What the task asks ▸ Every line of the data should be written out exactly, with the pictures left out.

Before-and-after change data:
▼▼▼

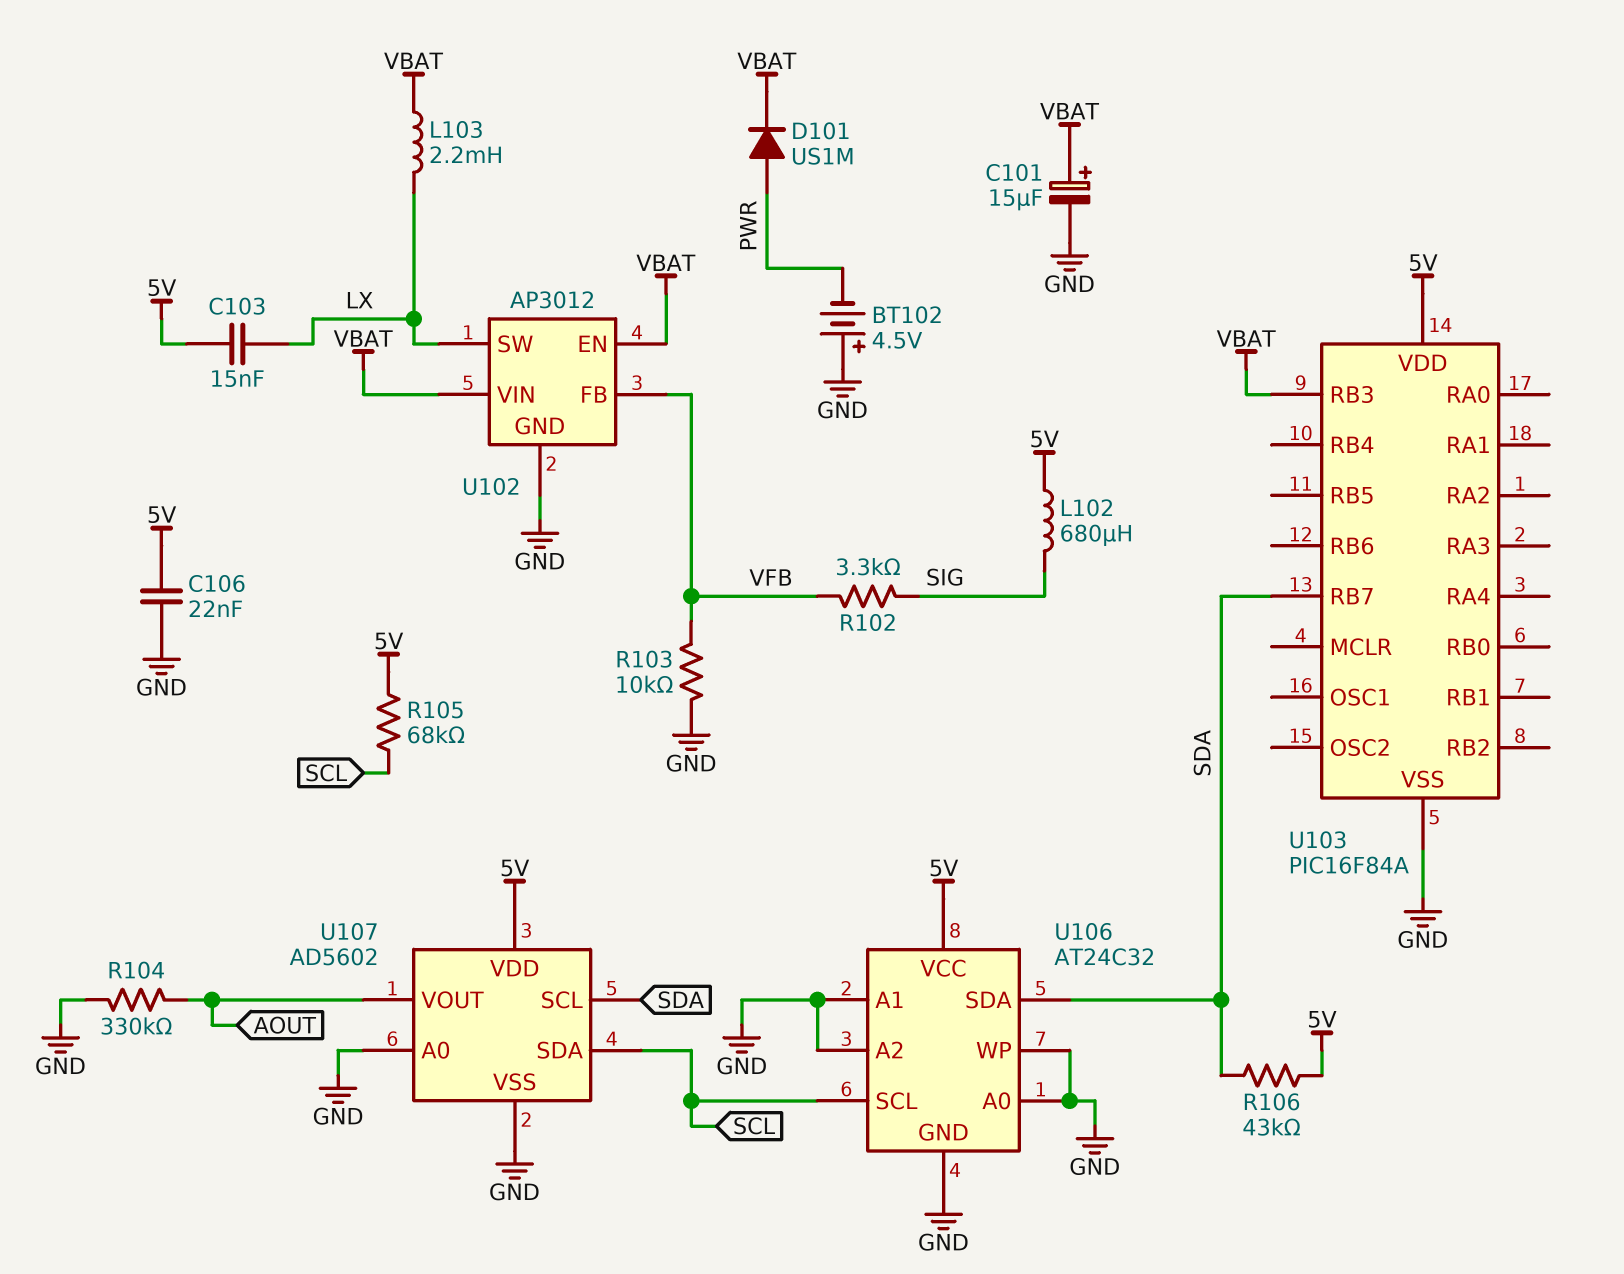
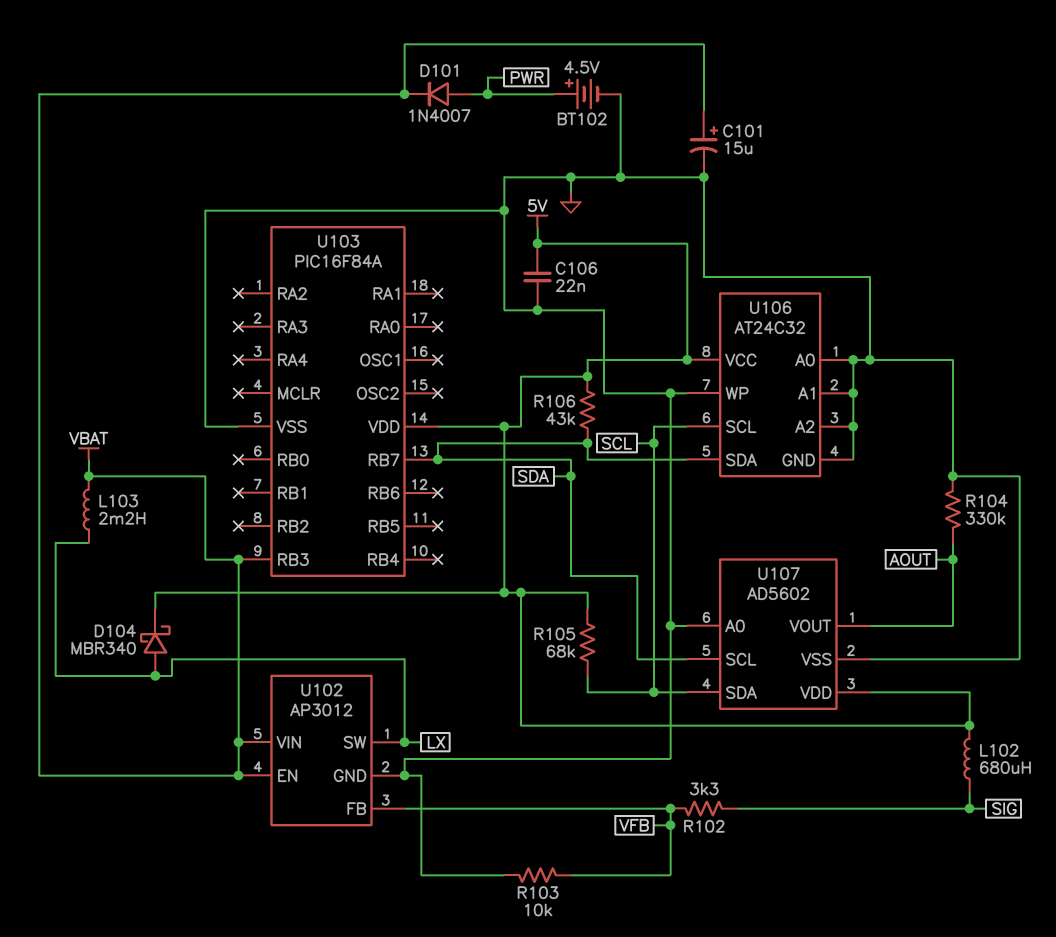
BT102: 4.5V (plus GND, minus PWR) -> 4.5V (plus PWR, minus GND)
C103: 15nF (5V, LX) -> none
D101: diode US1M (A PWR, K VBAT) -> diode 1N4007 (A PWR, K VBAT)
D104: none -> schottky MBR340 (A LX, K 5V)

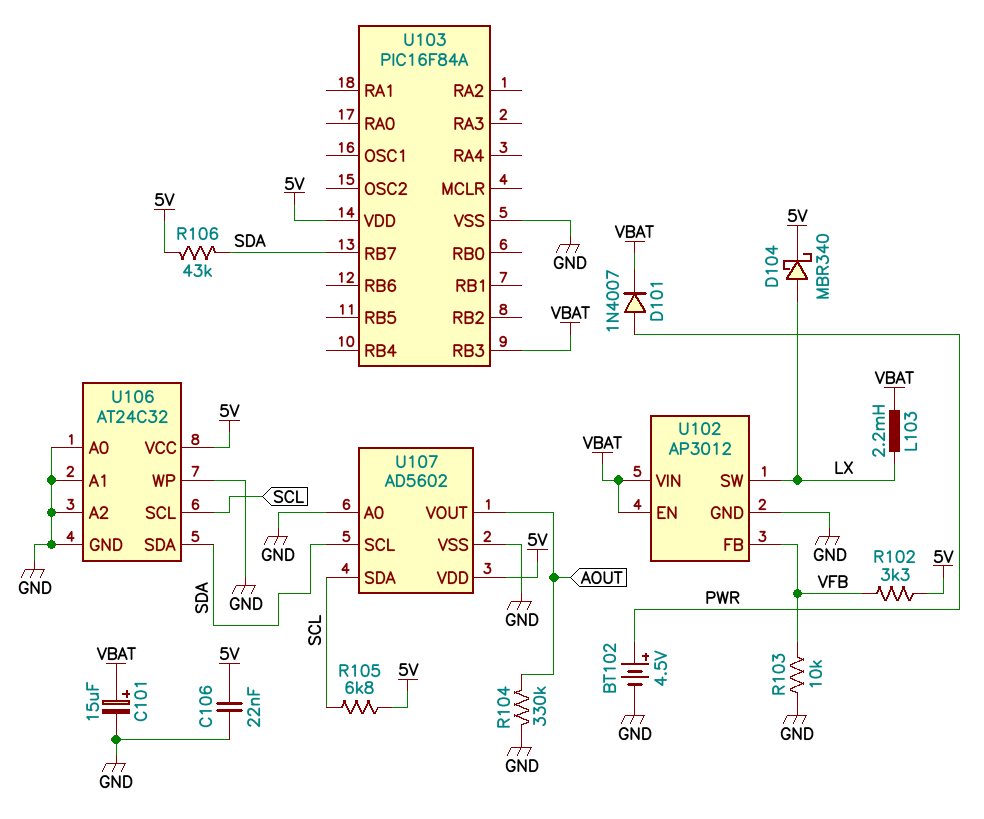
L102: 680uH (5V, SIG) -> none
R102: 3.3k (SIG, VFB) -> 3.3k (5V, VFB)
R105: 68k (5V, SCL) -> 6.8k (5V, SCL)

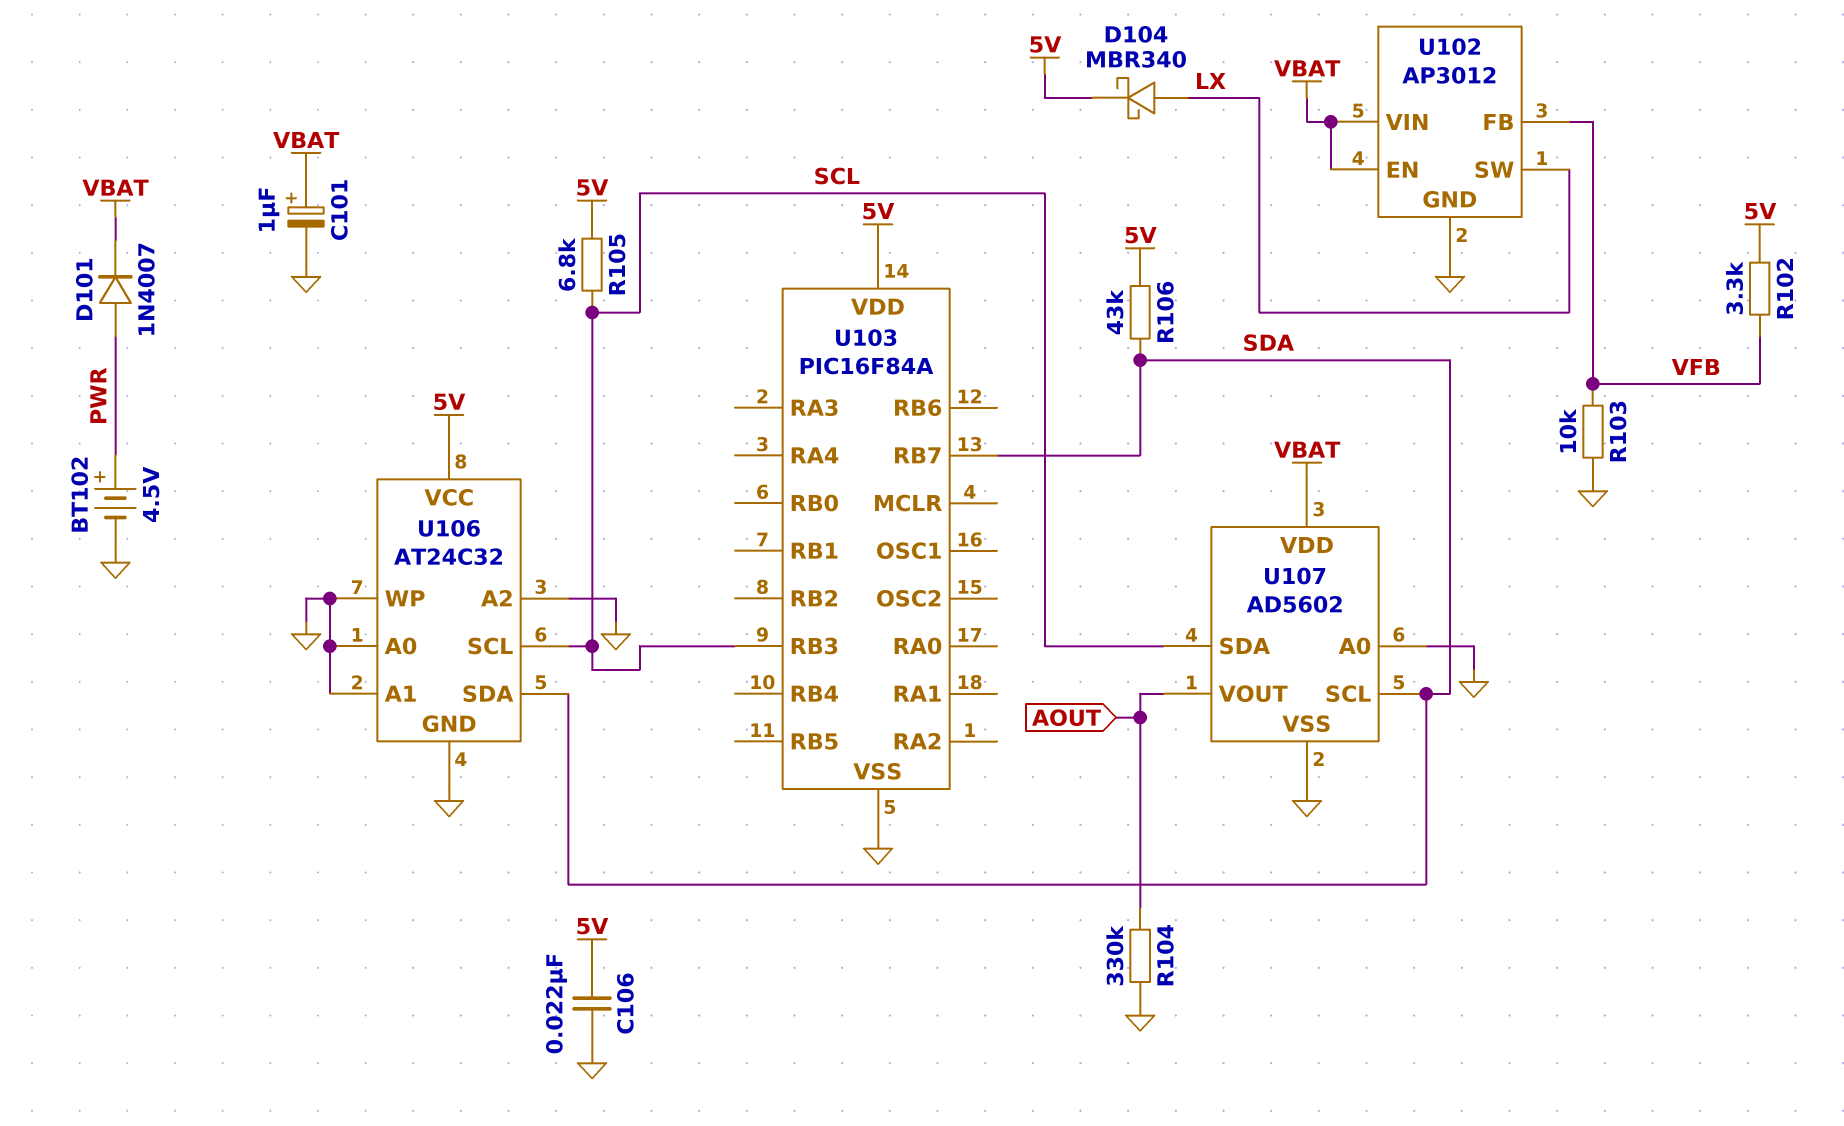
C101: 15uF (plus VBAT, minus GND) -> 1uF (plus VBAT, minus GND)
L103: 2.2mH (LX, VBAT) -> none
U103 pin RB3: VBAT -> SCL
U107 pin VDD: 5V -> VBAT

▲▲▲

Solution to this problem ▸
BT102: 4.5V (plus GND, minus PWR) -> 4.5V (plus PWR, minus GND)
C103: 15nF (5V, LX) -> none
D101: diode US1M (A PWR, K VBAT) -> diode 1N4007 (A PWR, K VBAT)
D104: none -> schottky MBR340 (A LX, K 5V)

L102: 680uH (5V, SIG) -> none
R102: 3.3k (SIG, VFB) -> 3.3k (5V, VFB)
R105: 68k (5V, SCL) -> 6.8k (5V, SCL)

C101: 15uF (plus VBAT, minus GND) -> 1uF (plus VBAT, minus GND)
L103: 2.2mH (LX, VBAT) -> none
U103 pin RB3: VBAT -> SCL
U107 pin VDD: 5V -> VBAT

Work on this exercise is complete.